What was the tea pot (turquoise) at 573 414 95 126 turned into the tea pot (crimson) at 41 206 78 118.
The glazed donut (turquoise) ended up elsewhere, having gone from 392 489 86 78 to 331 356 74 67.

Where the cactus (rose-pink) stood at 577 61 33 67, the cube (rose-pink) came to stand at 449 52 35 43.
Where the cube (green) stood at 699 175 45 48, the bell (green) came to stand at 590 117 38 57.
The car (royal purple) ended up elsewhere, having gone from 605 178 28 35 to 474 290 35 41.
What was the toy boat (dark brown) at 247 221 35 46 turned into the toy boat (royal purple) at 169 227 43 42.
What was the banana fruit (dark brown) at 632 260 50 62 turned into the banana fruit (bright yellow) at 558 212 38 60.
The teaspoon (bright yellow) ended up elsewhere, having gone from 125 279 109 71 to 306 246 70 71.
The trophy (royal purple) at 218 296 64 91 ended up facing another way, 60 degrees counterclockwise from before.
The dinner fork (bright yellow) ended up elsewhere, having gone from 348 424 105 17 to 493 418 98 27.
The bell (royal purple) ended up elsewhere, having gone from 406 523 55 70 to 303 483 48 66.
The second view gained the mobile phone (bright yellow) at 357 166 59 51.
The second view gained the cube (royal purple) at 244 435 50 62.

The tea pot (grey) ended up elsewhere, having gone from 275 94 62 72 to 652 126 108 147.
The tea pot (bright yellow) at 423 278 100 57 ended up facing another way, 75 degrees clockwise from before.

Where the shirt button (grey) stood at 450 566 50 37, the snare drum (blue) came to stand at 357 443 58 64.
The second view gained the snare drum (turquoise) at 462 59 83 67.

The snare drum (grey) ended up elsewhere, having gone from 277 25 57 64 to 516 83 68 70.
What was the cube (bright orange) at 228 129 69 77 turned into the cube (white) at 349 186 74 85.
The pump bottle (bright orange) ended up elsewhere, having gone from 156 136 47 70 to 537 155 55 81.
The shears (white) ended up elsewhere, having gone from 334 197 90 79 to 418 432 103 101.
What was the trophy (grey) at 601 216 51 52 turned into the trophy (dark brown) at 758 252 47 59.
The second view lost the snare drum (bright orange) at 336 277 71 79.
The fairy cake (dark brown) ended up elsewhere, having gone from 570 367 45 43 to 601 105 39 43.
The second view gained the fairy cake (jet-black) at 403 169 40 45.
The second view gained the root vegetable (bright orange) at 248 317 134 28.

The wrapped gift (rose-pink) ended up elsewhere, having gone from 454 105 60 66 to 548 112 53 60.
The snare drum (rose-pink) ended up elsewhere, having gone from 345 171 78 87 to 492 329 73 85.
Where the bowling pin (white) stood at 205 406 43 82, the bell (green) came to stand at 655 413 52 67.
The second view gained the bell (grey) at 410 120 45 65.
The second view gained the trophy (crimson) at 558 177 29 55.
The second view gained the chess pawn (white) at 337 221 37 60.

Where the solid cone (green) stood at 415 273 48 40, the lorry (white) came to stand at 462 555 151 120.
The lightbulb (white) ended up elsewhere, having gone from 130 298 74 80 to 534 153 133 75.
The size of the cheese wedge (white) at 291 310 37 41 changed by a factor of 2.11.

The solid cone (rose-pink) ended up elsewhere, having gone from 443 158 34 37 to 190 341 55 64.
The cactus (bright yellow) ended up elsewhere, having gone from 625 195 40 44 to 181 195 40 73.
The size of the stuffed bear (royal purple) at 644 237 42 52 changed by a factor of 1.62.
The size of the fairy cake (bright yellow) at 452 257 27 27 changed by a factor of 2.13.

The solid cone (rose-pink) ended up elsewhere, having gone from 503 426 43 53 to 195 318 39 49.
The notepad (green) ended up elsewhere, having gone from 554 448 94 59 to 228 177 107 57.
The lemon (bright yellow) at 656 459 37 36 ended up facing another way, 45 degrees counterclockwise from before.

AIM OF THE TASK >>
In the entries above, which lines hold the word "pink"? Copy them out.

FINAL ANSWER >>
Where the cactus (rose-pink) stood at 577 61 33 67, the cube (rose-pink) came to stand at 449 52 35 43.
The wrapped gift (rose-pink) ended up elsewhere, having gone from 454 105 60 66 to 548 112 53 60.
The snare drum (rose-pink) ended up elsewhere, having gone from 345 171 78 87 to 492 329 73 85.
The solid cone (rose-pink) ended up elsewhere, having gone from 443 158 34 37 to 190 341 55 64.
The solid cone (rose-pink) ended up elsewhere, having gone from 503 426 43 53 to 195 318 39 49.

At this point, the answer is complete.